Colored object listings
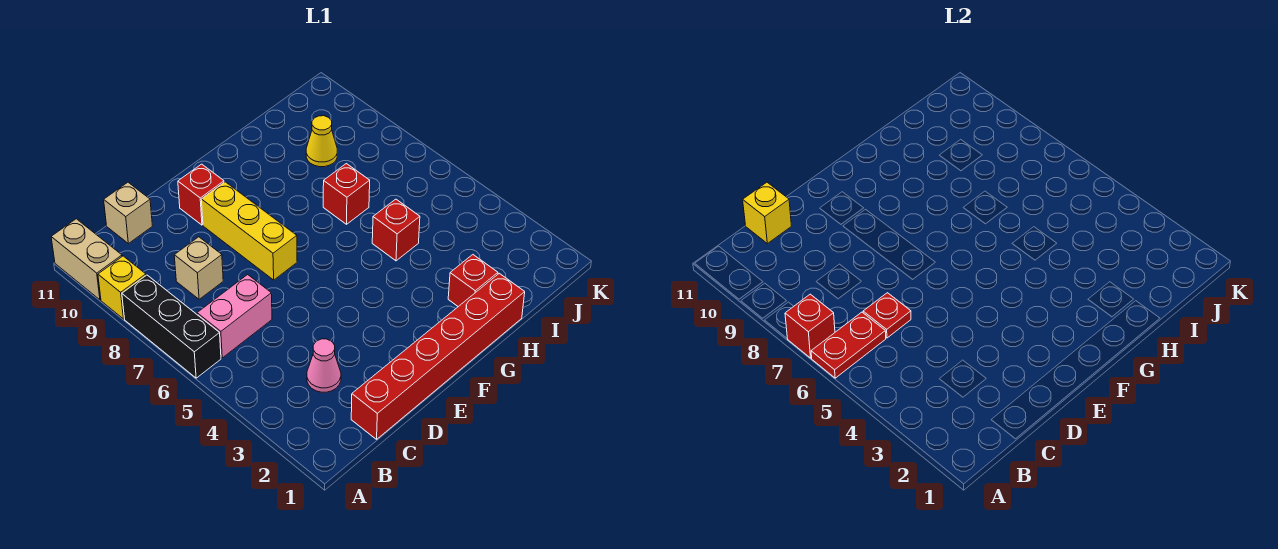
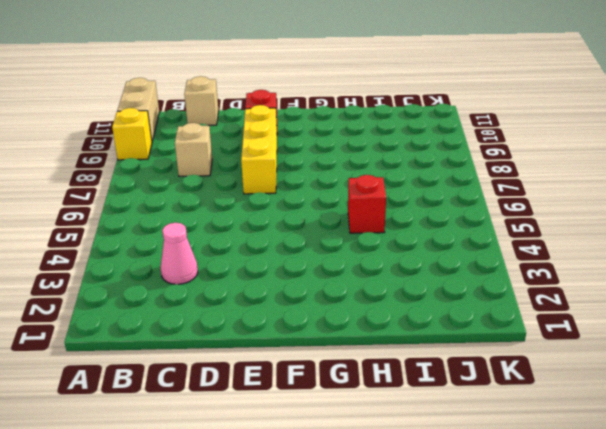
none -> black 1x3 brick [122,275,221,378]
none -> pink 1x2 brick [197,275,272,358]
none -> red 1x6 brick [351,273,525,439]

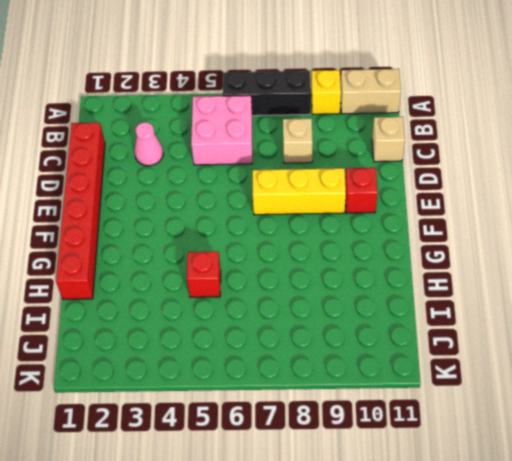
pink 2x2 brick [191,95,252,165] -> pink 1x2 brick [197,275,272,358]
none -> red 1x1 brick [448,255,498,307]
none -> red 1x1 brick [323,164,370,224]
none -> yellow 1x1 cone [306,116,337,167]

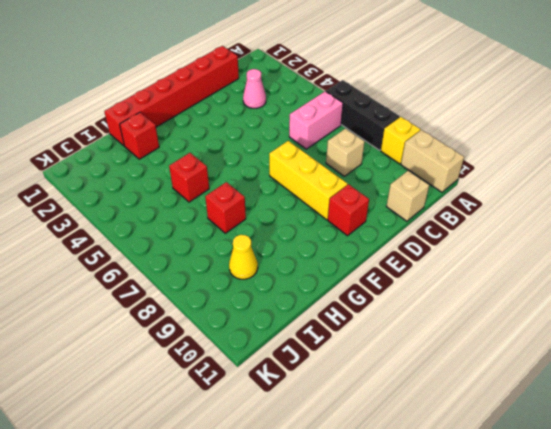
none -> red 1x2 plate [811,312,886,378]
none -> red 1x1 brick [785,294,835,358]
none -> red 1x1 plate [863,293,911,338]

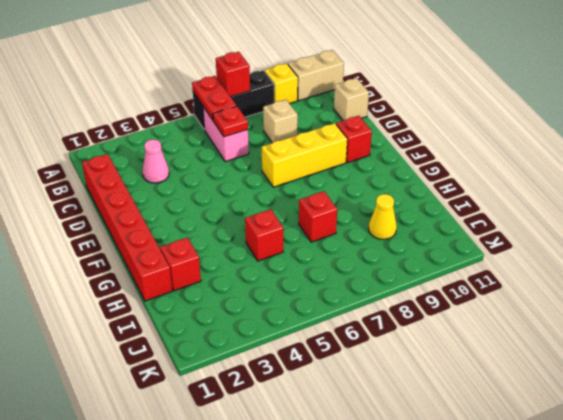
none -> yellow 1x1 brick [743,182,791,244]

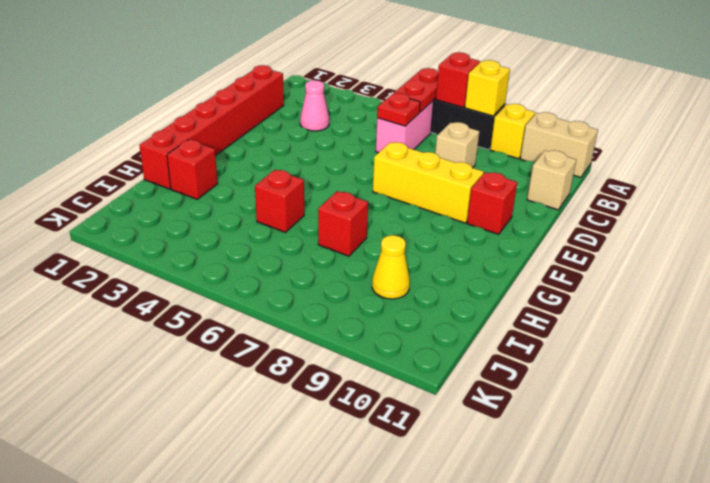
yellow 1x1 brick [465,60,510,116] -> yellow 1x1 brick moved to [743,182,791,244]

- Task to carry out: Within the records, how many lines include "none"? The answer is the number and nothing else.

- Answer for this exercise: 10